RECORDS FOR THIS TASK section start

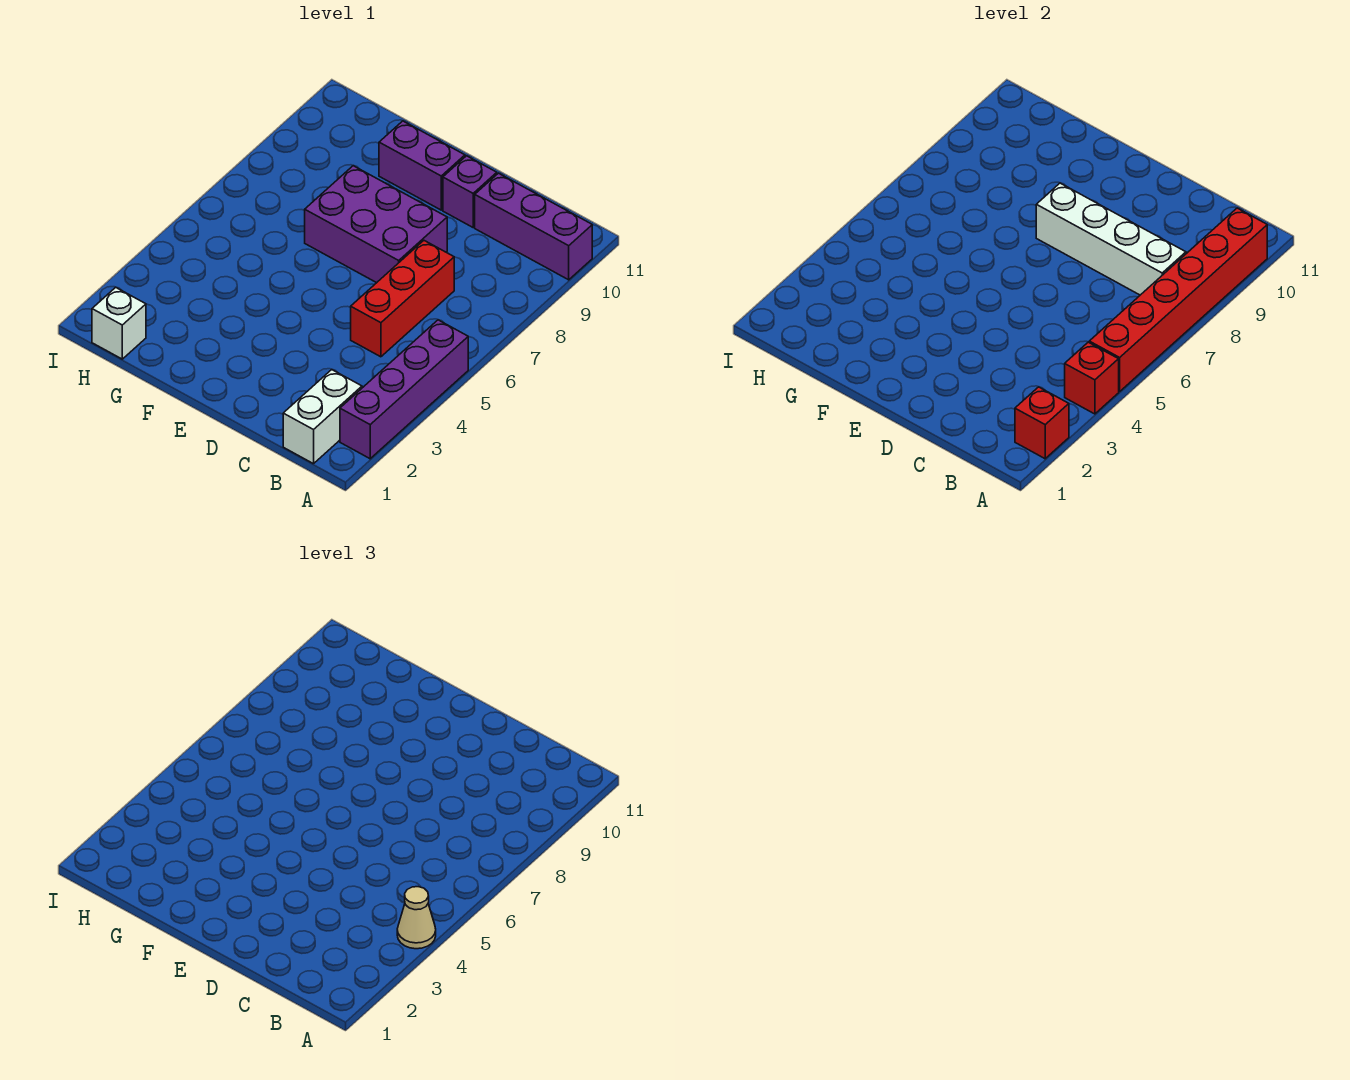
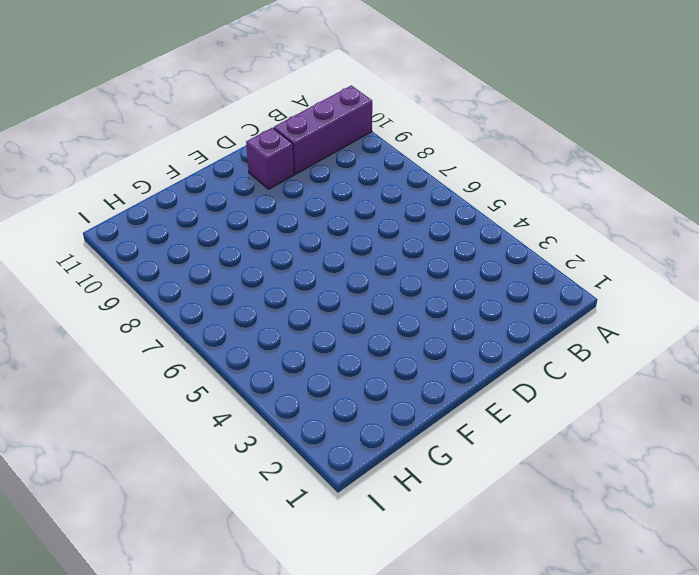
none -> purple 1x4 brick [340,320,468,459]
none -> white 1x2 brick [283,370,362,464]
none -> red 1x3 brick [351,241,454,357]

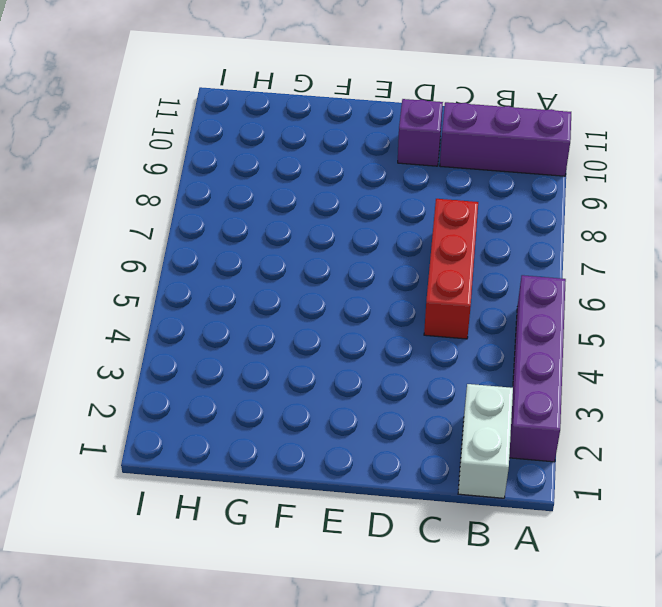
none -> purple 2x3 brick [305,166,447,283]
none -> purple 1x2 brick [379,121,465,210]
none -> white 1x1 brick [92,287,146,359]

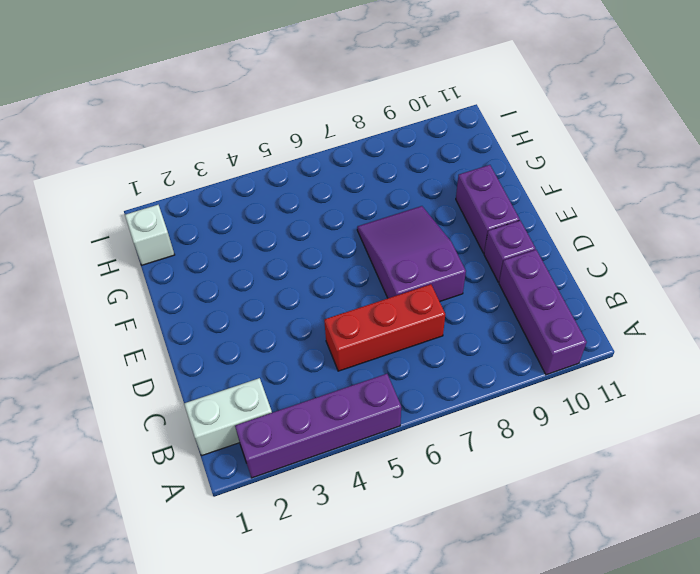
purple 2x3 slope [357,206,466,301] -> purple 2x3 brick [305,166,447,283]
none -> red 1x1 brick [1015,387,1069,459]
none -> red 1x1 brick [1065,342,1119,414]
none -> red 1x6 brick [1089,208,1267,392]

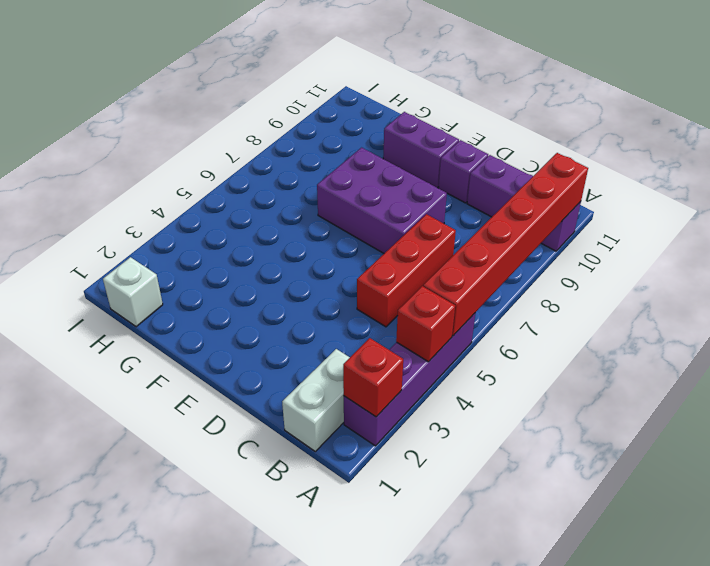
none -> white 1x4 brick [1036,183,1186,295]
none -> tan 1x1 cone [397,887,436,949]

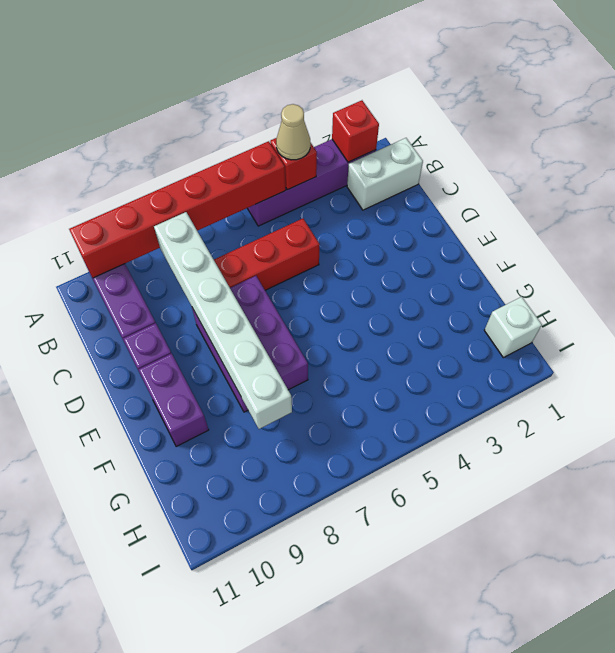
white 1x6 brick [154,212,292,429] -> white 1x4 brick [1036,183,1186,295]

RECORDS FOR THIS TASK section end

**TASK INSTRUCTIONS:** Report how many lines of the data contain the word "purple", using the number alone.

**WRITTEN ANSWER:** 4